-------- Dataset content --------

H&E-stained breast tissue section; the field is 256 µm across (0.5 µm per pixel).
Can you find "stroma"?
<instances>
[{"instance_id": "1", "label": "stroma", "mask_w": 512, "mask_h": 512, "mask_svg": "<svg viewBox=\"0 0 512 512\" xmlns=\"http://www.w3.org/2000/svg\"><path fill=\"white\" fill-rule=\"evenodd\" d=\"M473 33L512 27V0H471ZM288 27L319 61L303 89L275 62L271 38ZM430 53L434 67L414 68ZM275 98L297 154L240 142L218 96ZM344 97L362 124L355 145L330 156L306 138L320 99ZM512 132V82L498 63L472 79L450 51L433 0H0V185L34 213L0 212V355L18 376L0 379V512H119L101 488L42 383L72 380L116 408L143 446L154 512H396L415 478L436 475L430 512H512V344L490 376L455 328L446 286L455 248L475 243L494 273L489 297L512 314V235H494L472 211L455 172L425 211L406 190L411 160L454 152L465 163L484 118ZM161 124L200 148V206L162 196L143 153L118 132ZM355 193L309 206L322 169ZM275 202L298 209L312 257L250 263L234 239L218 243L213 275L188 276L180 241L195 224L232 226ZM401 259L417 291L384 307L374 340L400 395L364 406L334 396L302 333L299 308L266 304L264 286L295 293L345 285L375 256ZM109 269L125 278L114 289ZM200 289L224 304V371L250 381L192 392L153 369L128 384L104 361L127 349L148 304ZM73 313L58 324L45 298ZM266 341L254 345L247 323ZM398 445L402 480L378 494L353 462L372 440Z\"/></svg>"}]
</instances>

--------

Your task |
Your task is to print all of the records exactly.

Full answer |
H&E-stained breast tissue section; the field is 256 µm across (0.5 µm per pixel).
Can you find "stroma"?
<instances>
[{"instance_id": "1", "label": "stroma", "mask_w": 512, "mask_h": 512, "mask_svg": "<svg viewBox=\"0 0 512 512\" xmlns=\"http://www.w3.org/2000/svg\"><path fill=\"white\" fill-rule=\"evenodd\" d=\"M473 33L512 27V0H471ZM288 27L319 61L303 89L275 62L271 38ZM430 53L434 67L414 68ZM275 98L297 154L240 142L218 96ZM344 97L362 124L355 145L330 156L306 138L320 99ZM512 132V82L498 63L472 79L450 51L433 0H0V185L34 213L0 212V355L18 376L0 379V512H119L101 488L42 383L72 380L116 408L143 446L154 512H396L415 478L436 475L430 512H512V344L490 376L455 328L446 286L455 248L475 243L494 273L489 297L512 314V235H494L472 211L455 172L425 211L406 190L411 160L454 152L465 163L484 118ZM161 124L200 148V206L162 196L143 153L118 132ZM355 193L309 206L322 169ZM275 202L298 209L312 257L250 263L234 239L218 243L213 275L188 276L180 241L195 224L232 226ZM401 259L417 291L384 307L374 340L400 395L364 406L334 396L302 333L299 308L266 304L264 286L295 293L345 285L375 256ZM109 269L125 278L114 289ZM200 289L224 304V371L250 381L192 392L153 369L128 384L104 361L127 349L148 304ZM73 313L58 324L45 298ZM266 341L254 345L247 323ZM398 445L402 480L378 494L353 462L372 440Z\"/></svg>"}]
</instances>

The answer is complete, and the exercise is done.